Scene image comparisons

--- START ---

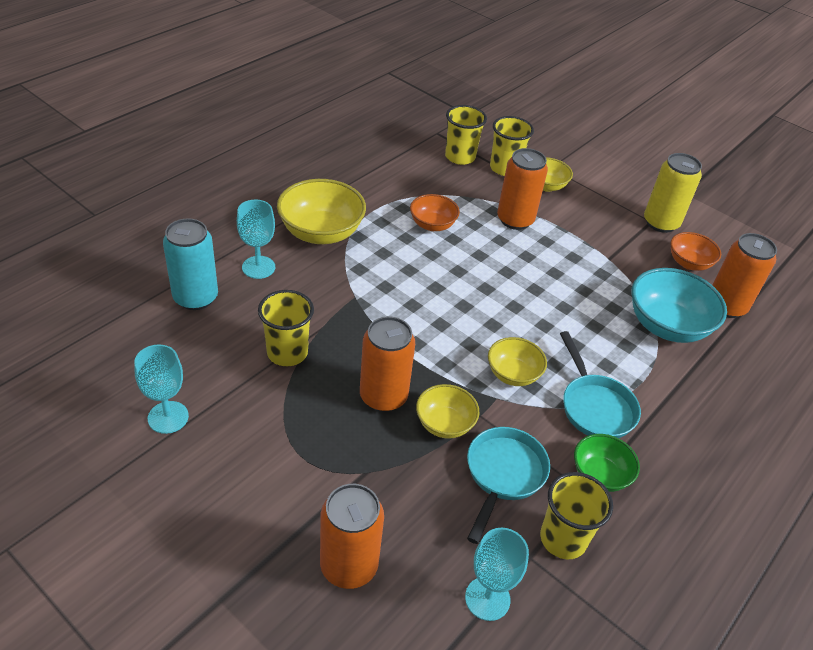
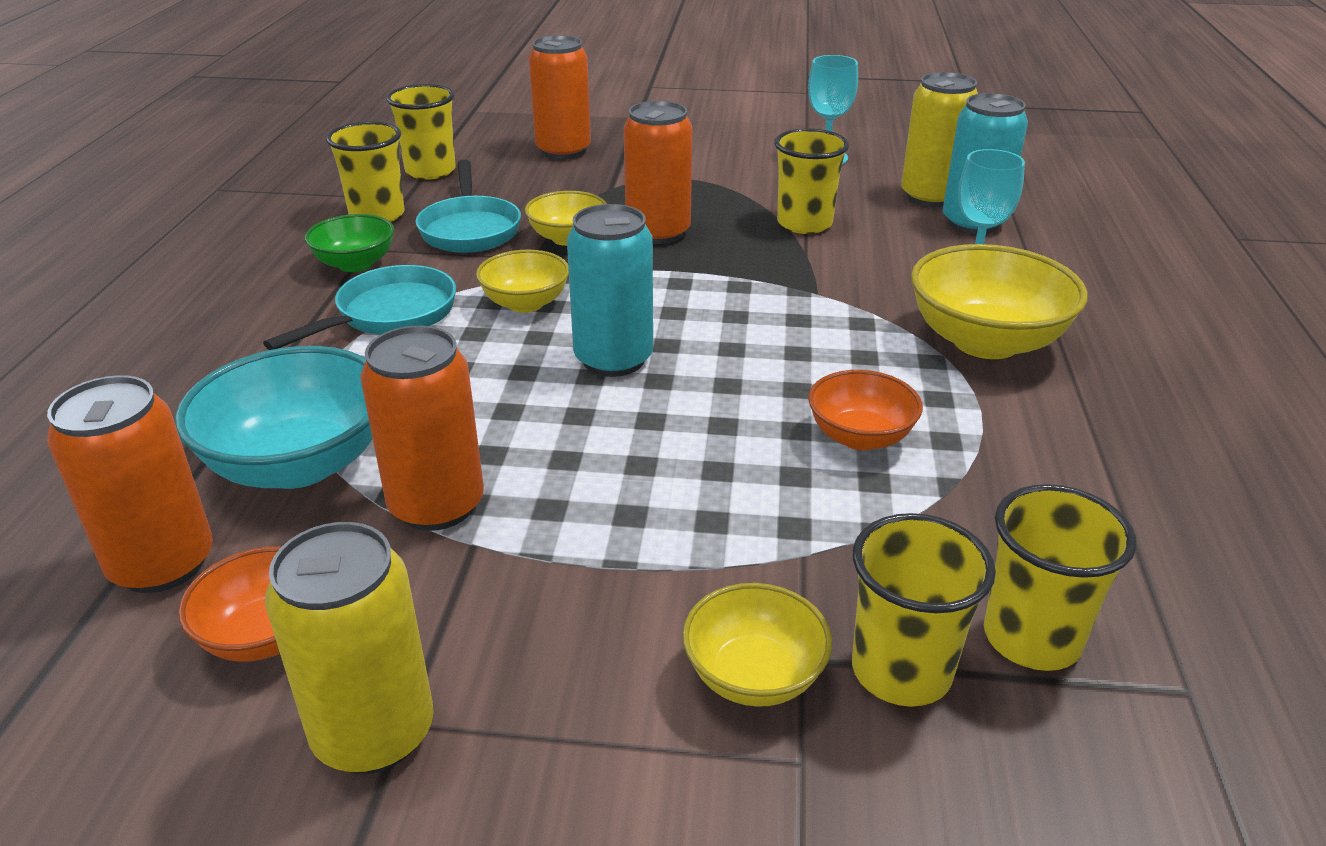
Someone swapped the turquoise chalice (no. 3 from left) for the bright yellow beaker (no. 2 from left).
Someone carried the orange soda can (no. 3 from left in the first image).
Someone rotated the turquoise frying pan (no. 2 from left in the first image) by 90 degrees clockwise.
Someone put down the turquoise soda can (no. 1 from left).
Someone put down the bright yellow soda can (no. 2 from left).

--- END ---

Lines from the one containing "Someone carried the" through the end of the data above must be written out exactly, and no other lines are needed.

Someone carried the orange soda can (no. 3 from left in the first image).
Someone rotated the turquoise frying pan (no. 2 from left in the first image) by 90 degrees clockwise.
Someone put down the turquoise soda can (no. 1 from left).
Someone put down the bright yellow soda can (no. 2 from left).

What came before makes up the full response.